YOUR INSTRUCTIONS: List each line of the material that contains the word "over", copying every such line in full.

[Saved data entries]
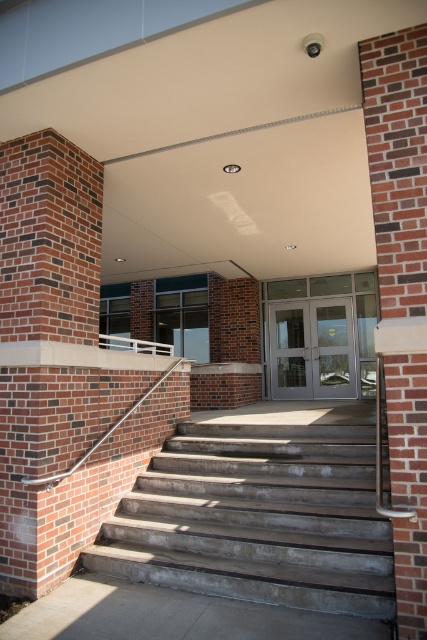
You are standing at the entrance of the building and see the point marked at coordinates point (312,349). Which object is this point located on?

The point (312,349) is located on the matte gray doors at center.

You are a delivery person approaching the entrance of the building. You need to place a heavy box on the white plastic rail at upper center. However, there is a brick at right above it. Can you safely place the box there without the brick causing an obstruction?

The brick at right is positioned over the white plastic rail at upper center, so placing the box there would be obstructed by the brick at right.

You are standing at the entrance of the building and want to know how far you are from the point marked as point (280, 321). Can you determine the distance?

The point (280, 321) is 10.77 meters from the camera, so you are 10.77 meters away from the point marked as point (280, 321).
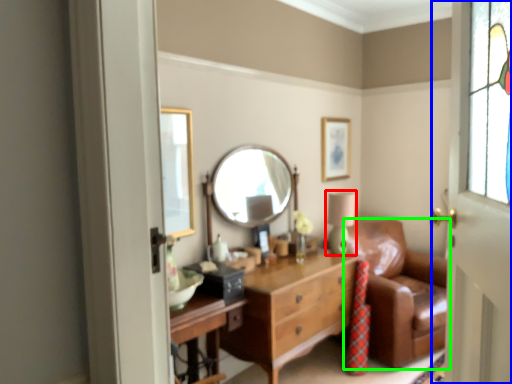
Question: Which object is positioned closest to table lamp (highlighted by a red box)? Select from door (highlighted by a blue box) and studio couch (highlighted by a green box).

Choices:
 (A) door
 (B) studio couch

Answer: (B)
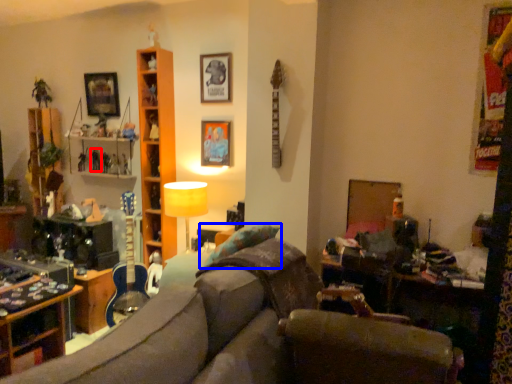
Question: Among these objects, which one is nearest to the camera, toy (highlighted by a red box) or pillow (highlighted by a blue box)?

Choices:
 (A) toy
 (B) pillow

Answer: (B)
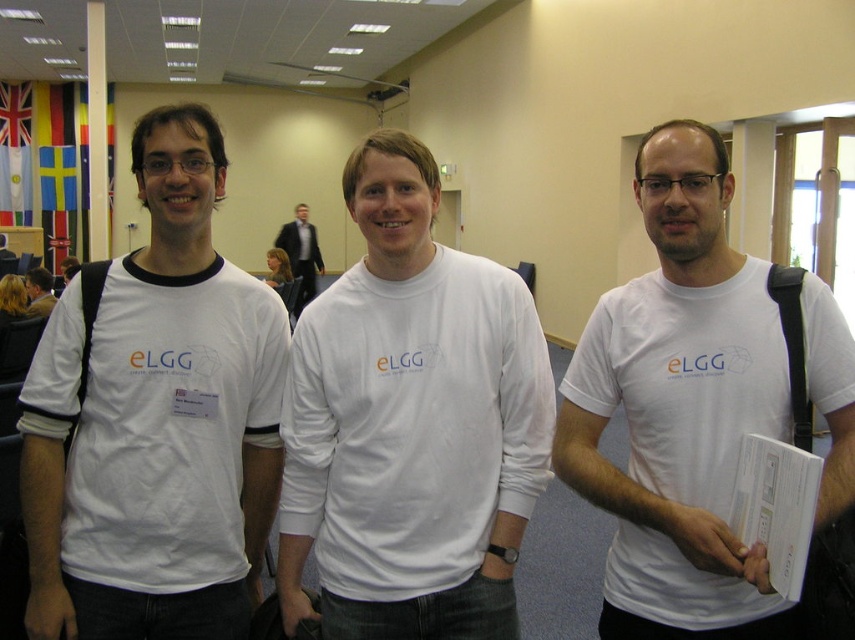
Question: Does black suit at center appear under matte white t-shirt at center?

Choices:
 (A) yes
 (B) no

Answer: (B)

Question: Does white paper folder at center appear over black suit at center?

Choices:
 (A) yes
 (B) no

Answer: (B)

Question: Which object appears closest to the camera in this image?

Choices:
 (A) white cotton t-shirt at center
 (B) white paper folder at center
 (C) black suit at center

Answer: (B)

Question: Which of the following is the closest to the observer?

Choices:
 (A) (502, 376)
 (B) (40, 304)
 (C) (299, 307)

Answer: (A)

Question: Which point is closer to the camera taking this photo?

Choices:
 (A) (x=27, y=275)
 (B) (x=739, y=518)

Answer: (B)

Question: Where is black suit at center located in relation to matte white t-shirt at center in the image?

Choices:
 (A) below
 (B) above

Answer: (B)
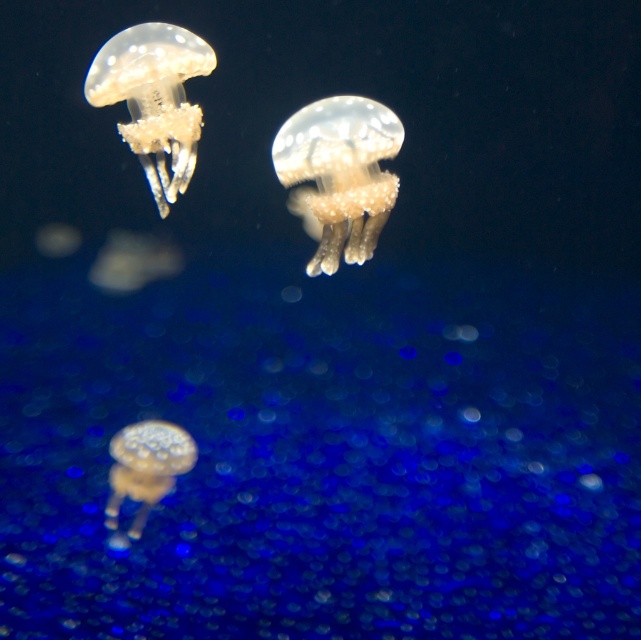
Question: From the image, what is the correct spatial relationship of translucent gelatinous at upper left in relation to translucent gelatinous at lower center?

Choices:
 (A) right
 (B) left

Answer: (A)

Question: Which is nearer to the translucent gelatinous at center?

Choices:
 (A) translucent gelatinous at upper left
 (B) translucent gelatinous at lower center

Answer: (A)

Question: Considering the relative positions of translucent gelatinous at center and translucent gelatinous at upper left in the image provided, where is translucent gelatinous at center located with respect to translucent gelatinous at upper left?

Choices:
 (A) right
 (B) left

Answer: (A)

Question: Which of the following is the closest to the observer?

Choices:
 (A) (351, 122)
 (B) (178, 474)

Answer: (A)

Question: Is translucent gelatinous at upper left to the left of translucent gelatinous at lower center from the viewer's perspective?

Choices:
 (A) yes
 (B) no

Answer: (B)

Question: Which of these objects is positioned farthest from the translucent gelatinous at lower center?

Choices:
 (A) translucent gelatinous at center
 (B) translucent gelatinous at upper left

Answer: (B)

EXPECTED ANSWER:
The brick at right is positioned over the white plastic rail at upper center, so placing the box there would be obstructed by the brick at right.
Question: Does white paper folder at center appear over black suit at center?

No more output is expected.